__EXERCISE INPUT__.
....................
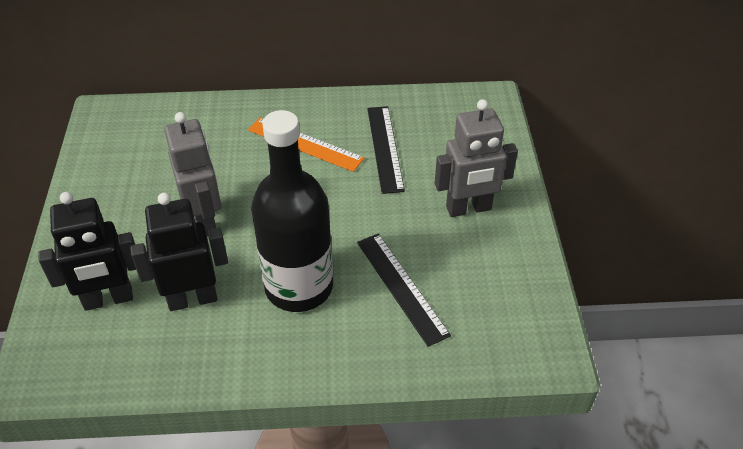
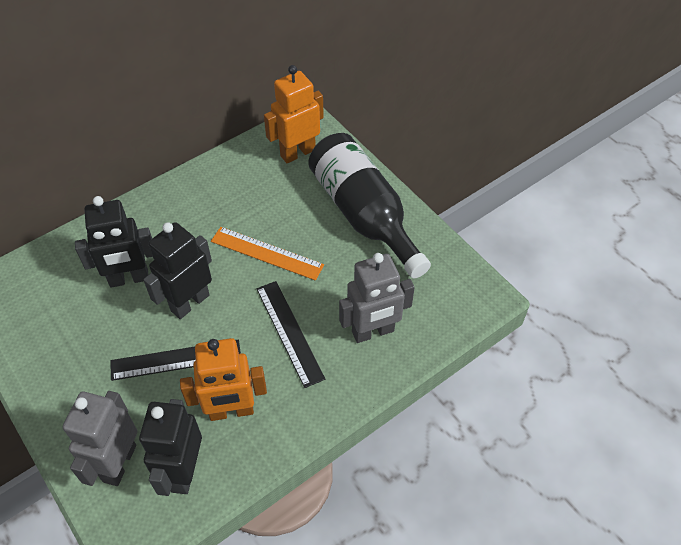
black robot: 2 -> 3
orange robot: 0 -> 2

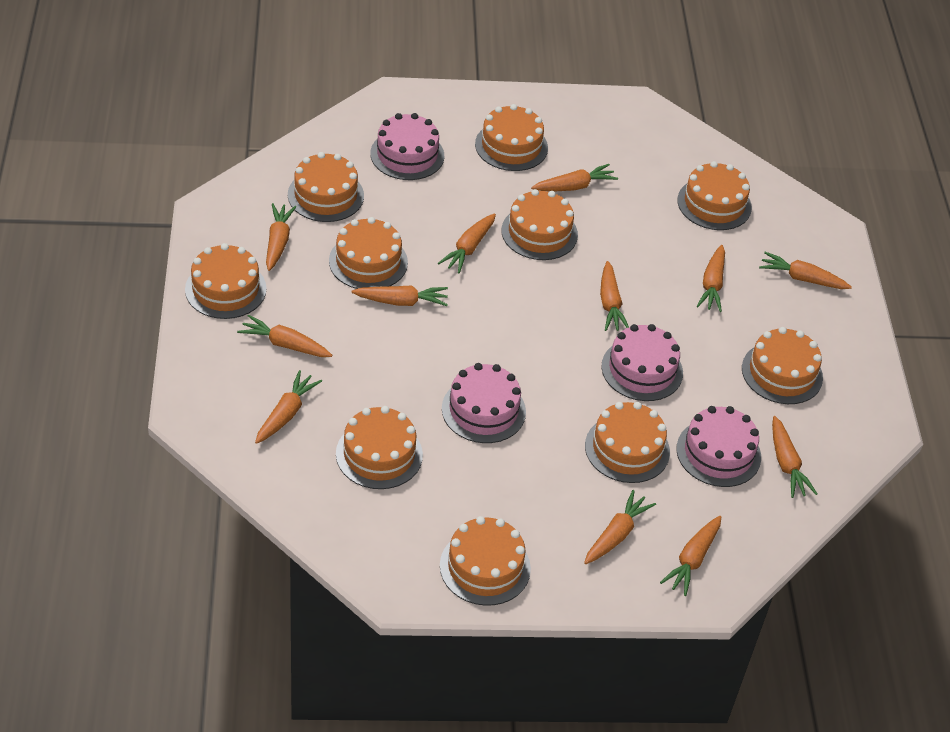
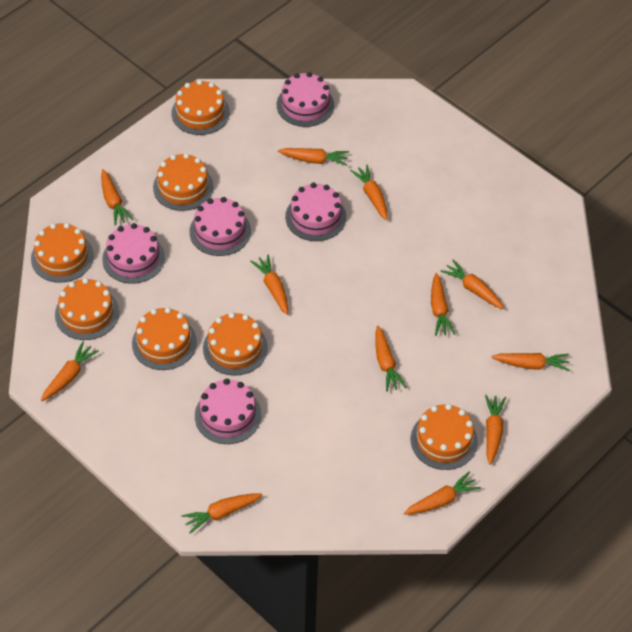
orange cake: 10 -> 7
pink cake: 4 -> 5

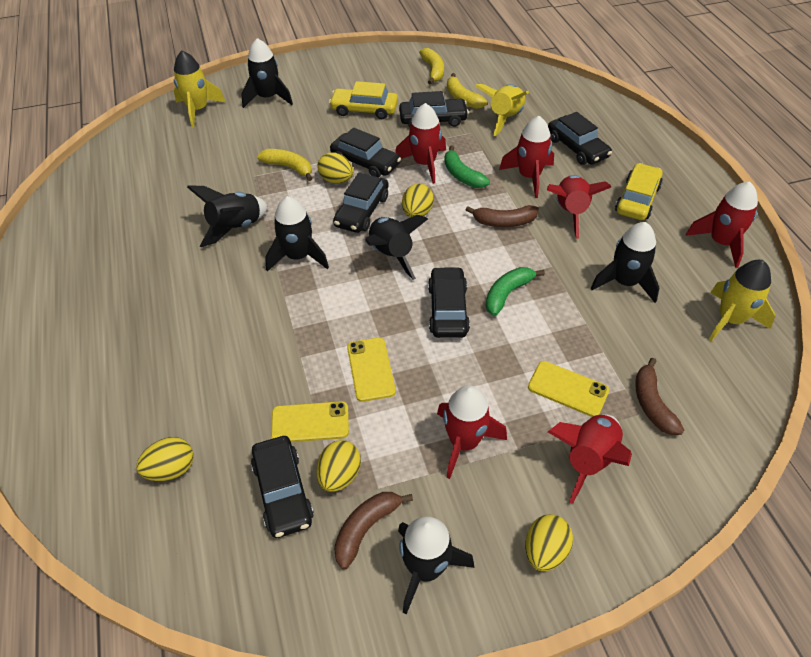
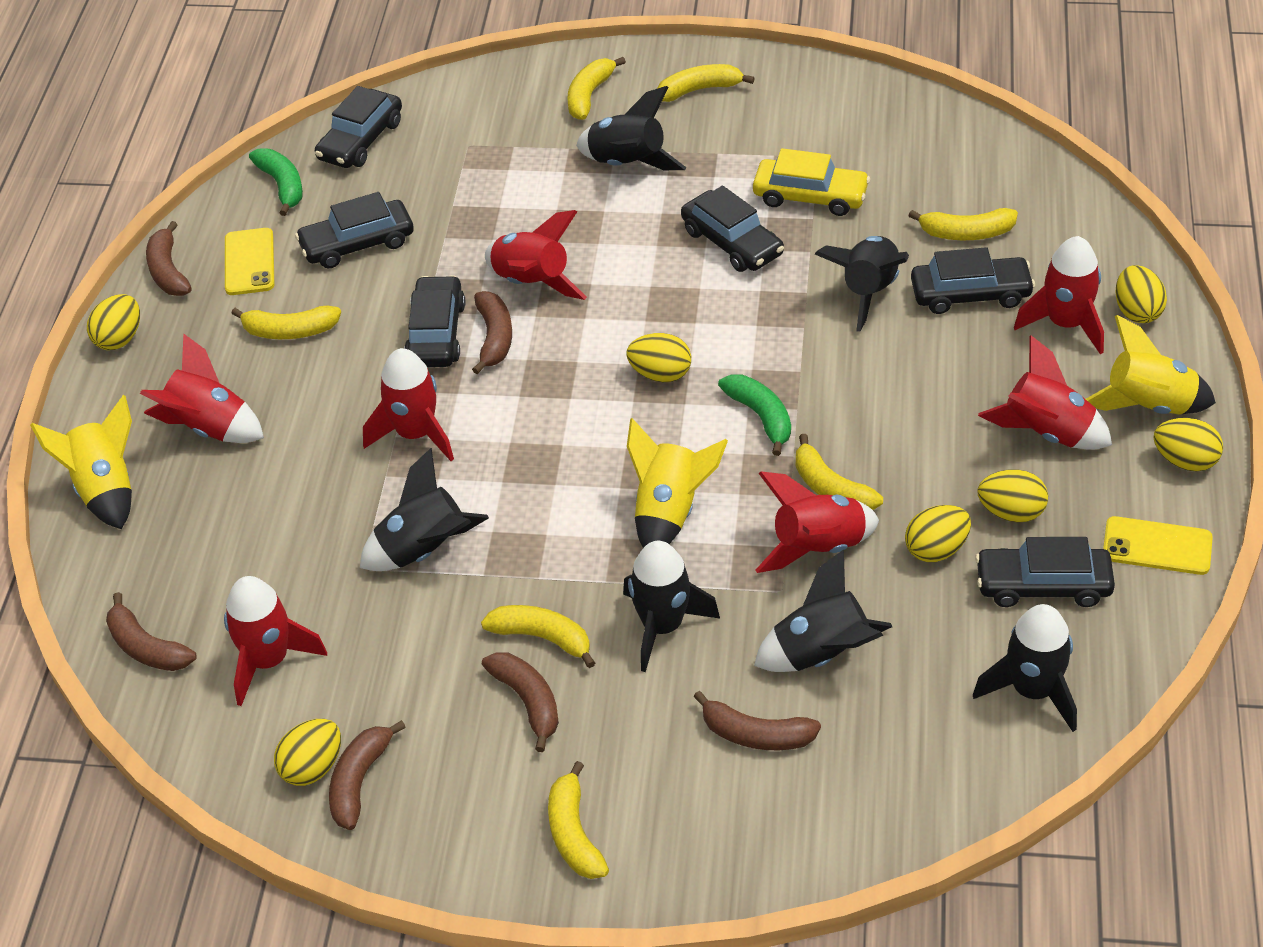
brown banana: 3 -> 6
red rocket: 6 -> 7
yellow banana: 3 -> 7
yellow car: 2 -> 1
yellow egg: 5 -> 7
yellow phone: 3 -> 2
....................
Could you return the whole listing exactly, with every picture removed?

black robot: 2 -> 3
orange robot: 0 -> 2

orange cake: 10 -> 7
pink cake: 4 -> 5

brown banana: 3 -> 6
red rocket: 6 -> 7
yellow banana: 3 -> 7
yellow car: 2 -> 1
yellow egg: 5 -> 7
yellow phone: 3 -> 2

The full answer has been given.